What you should do =
Copy nothing from the entries below except the lines from the one containing "red battery [415,320,441,359] -> none" through the one containing "camera: 135 degrees left, 15 degrees down", and copy those exactly.
○ ○ ○ ○ ○
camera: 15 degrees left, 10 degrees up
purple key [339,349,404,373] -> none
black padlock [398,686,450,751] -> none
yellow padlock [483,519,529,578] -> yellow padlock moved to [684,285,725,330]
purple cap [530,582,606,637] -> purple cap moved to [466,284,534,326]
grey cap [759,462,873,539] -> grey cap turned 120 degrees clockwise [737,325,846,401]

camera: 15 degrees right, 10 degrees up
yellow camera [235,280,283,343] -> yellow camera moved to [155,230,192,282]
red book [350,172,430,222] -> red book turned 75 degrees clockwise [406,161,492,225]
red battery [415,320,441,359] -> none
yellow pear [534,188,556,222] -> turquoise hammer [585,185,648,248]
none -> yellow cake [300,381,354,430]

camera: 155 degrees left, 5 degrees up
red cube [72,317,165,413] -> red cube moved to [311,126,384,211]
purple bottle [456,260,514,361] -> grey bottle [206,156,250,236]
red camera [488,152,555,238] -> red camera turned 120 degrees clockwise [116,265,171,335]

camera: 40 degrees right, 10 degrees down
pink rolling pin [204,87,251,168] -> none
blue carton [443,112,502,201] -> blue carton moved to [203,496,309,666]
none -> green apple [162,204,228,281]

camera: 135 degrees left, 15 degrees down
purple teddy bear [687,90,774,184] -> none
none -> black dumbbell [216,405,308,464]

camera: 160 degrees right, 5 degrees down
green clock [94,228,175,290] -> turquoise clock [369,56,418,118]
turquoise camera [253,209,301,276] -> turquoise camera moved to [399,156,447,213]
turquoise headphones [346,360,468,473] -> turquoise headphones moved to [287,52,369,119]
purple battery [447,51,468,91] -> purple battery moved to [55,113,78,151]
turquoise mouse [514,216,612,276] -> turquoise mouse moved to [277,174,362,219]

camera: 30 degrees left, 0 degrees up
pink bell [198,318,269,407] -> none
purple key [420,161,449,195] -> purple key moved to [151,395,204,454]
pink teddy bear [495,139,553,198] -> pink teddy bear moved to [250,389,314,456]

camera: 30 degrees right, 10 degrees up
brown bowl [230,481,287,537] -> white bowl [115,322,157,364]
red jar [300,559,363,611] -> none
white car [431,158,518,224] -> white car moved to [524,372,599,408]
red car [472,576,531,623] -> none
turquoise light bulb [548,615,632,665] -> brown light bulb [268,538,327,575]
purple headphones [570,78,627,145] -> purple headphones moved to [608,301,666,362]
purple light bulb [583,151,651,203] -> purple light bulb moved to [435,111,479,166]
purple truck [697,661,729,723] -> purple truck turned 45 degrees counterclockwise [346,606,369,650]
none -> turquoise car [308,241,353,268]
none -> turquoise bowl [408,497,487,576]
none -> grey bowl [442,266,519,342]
○ ○ ○ ○ ○
Response =
red battery [415,320,441,359] -> none
yellow pear [534,188,556,222] -> turquoise hammer [585,185,648,248]
none -> yellow cake [300,381,354,430]

camera: 155 degrees left, 5 degrees up
red cube [72,317,165,413] -> red cube moved to [311,126,384,211]
purple bottle [456,260,514,361] -> grey bottle [206,156,250,236]
red camera [488,152,555,238] -> red camera turned 120 degrees clockwise [116,265,171,335]

camera: 40 degrees right, 10 degrees down
pink rolling pin [204,87,251,168] -> none
blue carton [443,112,502,201] -> blue carton moved to [203,496,309,666]
none -> green apple [162,204,228,281]

camera: 135 degrees left, 15 degrees down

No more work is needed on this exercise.